╭──

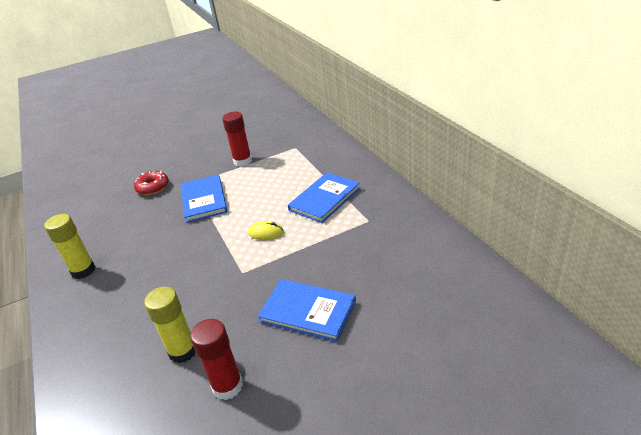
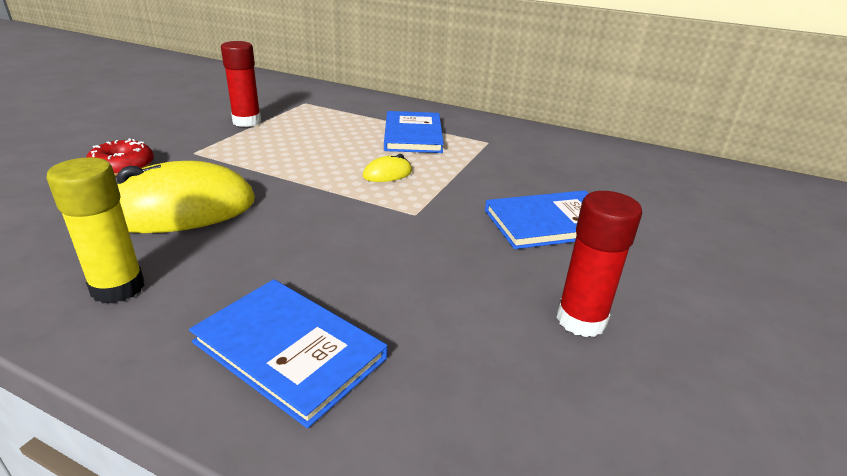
camera: 45 degrees left, 5 degrees down
(146, 228) = (182, 210): none -> yellow mouse
(183, 351) = (464, 313): yellow glue stick -> none
(204, 200) = (242, 163): blue book -> blue book (289, 350)

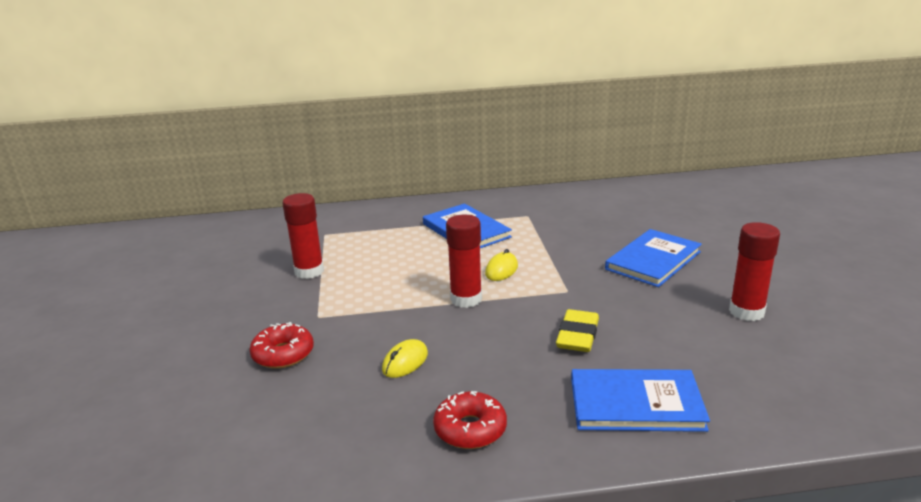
camera: 30 degrees left, 5 degrees down
(118, 288) = (470, 429): yellow glue stick -> red donut
(182, 210) = (405, 362): yellow mouse -> yellow mouse, size x0.44
(316, 184) = (466, 299): none -> red glue stick
(353, 256) = (577, 335): none -> yellow eraser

╰──

- WHAT THE TASK ASKS -
Here the job is to print all the entries above exactly, minus the images.

- SOLUTION TO THE EXERCISE -
camera: 45 degrees left, 5 degrees down
(146, 228) = (182, 210): none -> yellow mouse
(183, 351) = (464, 313): yellow glue stick -> none
(204, 200) = (242, 163): blue book -> blue book (289, 350)

camera: 30 degrees left, 5 degrees down
(118, 288) = (470, 429): yellow glue stick -> red donut
(182, 210) = (405, 362): yellow mouse -> yellow mouse, size x0.44
(316, 184) = (466, 299): none -> red glue stick
(353, 256) = (577, 335): none -> yellow eraser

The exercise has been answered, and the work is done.